Segment Start: DATA IN THIS EXERCISE

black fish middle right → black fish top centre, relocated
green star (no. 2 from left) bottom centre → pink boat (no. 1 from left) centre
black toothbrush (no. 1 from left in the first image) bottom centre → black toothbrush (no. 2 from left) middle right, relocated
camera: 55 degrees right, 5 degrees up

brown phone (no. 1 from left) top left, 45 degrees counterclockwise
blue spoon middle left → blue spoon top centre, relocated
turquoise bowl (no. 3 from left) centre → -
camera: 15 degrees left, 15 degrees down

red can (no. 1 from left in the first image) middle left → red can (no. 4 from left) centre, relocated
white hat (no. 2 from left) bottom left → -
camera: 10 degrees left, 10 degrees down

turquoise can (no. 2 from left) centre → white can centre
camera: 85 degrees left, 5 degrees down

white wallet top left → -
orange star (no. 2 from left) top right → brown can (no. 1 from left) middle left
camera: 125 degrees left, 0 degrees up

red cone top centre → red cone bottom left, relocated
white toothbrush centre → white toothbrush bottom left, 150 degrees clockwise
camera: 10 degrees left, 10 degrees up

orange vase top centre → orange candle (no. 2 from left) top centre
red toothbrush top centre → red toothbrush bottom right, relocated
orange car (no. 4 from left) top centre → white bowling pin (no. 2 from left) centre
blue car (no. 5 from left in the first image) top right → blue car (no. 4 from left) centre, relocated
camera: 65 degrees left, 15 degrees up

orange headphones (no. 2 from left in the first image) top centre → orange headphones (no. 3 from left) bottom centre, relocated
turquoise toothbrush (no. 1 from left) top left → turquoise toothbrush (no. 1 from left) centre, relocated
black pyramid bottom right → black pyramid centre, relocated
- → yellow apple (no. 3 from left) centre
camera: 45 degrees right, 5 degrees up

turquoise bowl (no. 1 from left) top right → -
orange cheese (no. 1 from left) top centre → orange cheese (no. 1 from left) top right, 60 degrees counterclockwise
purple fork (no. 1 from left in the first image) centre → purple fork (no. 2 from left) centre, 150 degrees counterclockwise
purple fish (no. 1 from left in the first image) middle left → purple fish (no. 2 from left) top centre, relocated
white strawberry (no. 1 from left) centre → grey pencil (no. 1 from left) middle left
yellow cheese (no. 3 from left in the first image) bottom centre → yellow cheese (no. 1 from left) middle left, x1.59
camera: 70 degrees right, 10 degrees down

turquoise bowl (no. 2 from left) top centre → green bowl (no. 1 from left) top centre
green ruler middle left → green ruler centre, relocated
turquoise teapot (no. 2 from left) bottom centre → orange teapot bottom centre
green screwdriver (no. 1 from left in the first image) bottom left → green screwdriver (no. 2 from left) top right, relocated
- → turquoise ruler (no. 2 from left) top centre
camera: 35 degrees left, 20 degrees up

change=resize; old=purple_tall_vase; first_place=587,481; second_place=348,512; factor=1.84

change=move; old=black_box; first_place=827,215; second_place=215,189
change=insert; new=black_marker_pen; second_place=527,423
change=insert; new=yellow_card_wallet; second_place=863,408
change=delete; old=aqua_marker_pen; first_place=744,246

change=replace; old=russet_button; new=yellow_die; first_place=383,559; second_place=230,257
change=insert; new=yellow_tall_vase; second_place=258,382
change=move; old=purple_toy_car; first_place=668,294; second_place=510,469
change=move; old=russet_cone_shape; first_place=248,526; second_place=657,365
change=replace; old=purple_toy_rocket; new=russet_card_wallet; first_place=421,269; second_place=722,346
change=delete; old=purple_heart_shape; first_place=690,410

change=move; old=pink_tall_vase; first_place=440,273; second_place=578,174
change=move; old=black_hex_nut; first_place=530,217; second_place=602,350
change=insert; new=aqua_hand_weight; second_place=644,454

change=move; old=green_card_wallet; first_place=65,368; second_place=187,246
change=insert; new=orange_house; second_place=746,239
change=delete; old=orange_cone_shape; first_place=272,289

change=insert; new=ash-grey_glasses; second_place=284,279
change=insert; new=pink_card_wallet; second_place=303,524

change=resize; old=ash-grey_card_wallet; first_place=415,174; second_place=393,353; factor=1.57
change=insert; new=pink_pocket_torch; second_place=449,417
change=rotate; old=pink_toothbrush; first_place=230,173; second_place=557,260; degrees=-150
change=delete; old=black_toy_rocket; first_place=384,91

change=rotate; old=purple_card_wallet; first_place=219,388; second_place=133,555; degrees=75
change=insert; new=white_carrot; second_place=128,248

Segment End: DATA IN THIS EXERCISE

WHAT IS EXPECTED:
Could you copy every line from the records that has "ruler" in it?

SOLVED EXERCISE:
green ruler middle left → green ruler centre, relocated
- → turquoise ruler (no. 2 from left) top centre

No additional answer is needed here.